▶ **ABOUT THIS TASK**: Only these lines of the data below are wanted: the one with "RADIO1 pin MOSI: B13 -> B7", the one with "KEYS3 pin K3: A1 -> TX", and any lines between them, each repeated exactly.

▶ **AVAILABLE DATA**:
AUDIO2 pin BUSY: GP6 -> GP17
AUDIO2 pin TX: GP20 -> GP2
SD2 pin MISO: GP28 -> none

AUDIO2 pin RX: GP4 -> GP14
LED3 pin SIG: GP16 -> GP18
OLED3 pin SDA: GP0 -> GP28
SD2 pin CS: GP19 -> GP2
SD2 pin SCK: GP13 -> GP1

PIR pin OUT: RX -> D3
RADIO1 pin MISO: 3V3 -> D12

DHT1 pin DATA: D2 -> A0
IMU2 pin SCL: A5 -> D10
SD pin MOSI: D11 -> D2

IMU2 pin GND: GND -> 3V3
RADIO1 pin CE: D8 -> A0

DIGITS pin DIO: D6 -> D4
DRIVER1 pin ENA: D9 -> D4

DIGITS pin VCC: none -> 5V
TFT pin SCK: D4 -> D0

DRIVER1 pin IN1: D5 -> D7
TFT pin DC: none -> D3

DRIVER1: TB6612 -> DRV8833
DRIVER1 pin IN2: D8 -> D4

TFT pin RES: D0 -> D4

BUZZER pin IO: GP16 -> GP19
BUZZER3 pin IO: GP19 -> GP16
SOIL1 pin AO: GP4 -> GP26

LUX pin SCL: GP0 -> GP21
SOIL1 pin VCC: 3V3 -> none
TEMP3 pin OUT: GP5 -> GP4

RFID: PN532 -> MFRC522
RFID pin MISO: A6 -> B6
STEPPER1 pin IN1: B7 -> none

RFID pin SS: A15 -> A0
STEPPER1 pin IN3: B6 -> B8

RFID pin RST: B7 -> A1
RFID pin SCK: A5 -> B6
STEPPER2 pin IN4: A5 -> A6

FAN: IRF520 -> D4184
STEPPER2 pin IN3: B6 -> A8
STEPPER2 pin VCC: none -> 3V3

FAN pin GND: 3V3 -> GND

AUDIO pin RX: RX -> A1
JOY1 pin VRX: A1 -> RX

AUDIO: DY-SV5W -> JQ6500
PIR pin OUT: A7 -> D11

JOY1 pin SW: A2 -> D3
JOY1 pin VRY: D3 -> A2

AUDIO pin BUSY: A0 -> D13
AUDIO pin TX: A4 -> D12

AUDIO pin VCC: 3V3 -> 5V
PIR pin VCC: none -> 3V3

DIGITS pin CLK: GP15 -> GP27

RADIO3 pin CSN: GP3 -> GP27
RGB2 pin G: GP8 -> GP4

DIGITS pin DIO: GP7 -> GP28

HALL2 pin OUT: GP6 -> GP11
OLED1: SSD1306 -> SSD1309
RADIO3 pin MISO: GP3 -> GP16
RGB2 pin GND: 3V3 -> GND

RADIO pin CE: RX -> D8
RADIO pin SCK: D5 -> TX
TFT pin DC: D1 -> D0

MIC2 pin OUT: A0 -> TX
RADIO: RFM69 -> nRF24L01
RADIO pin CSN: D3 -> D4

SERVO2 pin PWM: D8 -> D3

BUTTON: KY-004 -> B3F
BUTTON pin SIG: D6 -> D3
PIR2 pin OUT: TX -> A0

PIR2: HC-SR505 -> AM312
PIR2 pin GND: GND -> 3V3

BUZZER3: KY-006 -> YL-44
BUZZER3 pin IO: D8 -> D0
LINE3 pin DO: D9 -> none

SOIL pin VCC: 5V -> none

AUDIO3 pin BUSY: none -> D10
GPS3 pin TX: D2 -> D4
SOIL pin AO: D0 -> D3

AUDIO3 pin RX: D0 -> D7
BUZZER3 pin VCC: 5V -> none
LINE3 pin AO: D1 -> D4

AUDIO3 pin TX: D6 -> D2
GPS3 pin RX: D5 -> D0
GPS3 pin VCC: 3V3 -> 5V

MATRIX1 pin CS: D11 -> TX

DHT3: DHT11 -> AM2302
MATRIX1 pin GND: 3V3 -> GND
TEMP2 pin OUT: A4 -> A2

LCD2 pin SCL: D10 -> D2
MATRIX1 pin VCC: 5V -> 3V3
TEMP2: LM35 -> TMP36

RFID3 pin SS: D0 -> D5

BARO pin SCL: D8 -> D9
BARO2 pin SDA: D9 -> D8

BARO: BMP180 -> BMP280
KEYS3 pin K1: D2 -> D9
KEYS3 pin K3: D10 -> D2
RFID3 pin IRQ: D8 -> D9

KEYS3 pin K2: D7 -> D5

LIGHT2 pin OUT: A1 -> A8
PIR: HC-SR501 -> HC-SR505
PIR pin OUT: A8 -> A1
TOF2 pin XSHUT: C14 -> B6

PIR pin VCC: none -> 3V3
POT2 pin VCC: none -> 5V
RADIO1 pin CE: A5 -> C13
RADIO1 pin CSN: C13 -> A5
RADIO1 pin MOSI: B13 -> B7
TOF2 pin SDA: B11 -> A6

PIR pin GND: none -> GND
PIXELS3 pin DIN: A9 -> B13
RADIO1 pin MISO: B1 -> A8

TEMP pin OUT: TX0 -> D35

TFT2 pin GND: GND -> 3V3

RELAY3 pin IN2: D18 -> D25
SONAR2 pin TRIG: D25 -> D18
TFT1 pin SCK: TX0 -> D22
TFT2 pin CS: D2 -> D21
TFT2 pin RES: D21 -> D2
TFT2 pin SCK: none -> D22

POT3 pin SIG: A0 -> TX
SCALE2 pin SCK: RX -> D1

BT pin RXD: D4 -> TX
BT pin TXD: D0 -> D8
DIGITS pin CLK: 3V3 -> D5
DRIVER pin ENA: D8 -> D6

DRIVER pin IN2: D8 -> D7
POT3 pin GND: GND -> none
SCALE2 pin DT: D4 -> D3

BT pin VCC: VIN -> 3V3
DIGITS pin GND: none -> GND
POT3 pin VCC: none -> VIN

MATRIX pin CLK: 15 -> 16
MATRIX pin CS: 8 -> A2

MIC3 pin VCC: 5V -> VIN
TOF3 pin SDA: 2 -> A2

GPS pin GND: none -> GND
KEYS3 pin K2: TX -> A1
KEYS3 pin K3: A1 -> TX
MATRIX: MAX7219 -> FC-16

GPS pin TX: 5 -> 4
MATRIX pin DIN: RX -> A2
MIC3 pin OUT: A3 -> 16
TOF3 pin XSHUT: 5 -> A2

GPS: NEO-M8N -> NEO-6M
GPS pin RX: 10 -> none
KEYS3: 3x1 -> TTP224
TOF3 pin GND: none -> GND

▶ **WRITTEN ANSWER**:
RADIO1 pin MOSI: B13 -> B7
TOF2 pin SDA: B11 -> A6

PIR pin GND: none -> GND
PIXELS3 pin DIN: A9 -> B13
RADIO1 pin MISO: B1 -> A8

TEMP pin OUT: TX0 -> D35

TFT2 pin GND: GND -> 3V3

RELAY3 pin IN2: D18 -> D25
SONAR2 pin TRIG: D25 -> D18
TFT1 pin SCK: TX0 -> D22
TFT2 pin CS: D2 -> D21
TFT2 pin RES: D21 -> D2
TFT2 pin SCK: none -> D22

POT3 pin SIG: A0 -> TX
SCALE2 pin SCK: RX -> D1

BT pin RXD: D4 -> TX
BT pin TXD: D0 -> D8
DIGITS pin CLK: 3V3 -> D5
DRIVER pin ENA: D8 -> D6

DRIVER pin IN2: D8 -> D7
POT3 pin GND: GND -> none
SCALE2 pin DT: D4 -> D3

BT pin VCC: VIN -> 3V3
DIGITS pin GND: none -> GND
POT3 pin VCC: none -> VIN

MATRIX pin CLK: 15 -> 16
MATRIX pin CS: 8 -> A2

MIC3 pin VCC: 5V -> VIN
TOF3 pin SDA: 2 -> A2

GPS pin GND: none -> GND
KEYS3 pin K2: TX -> A1
KEYS3 pin K3: A1 -> TX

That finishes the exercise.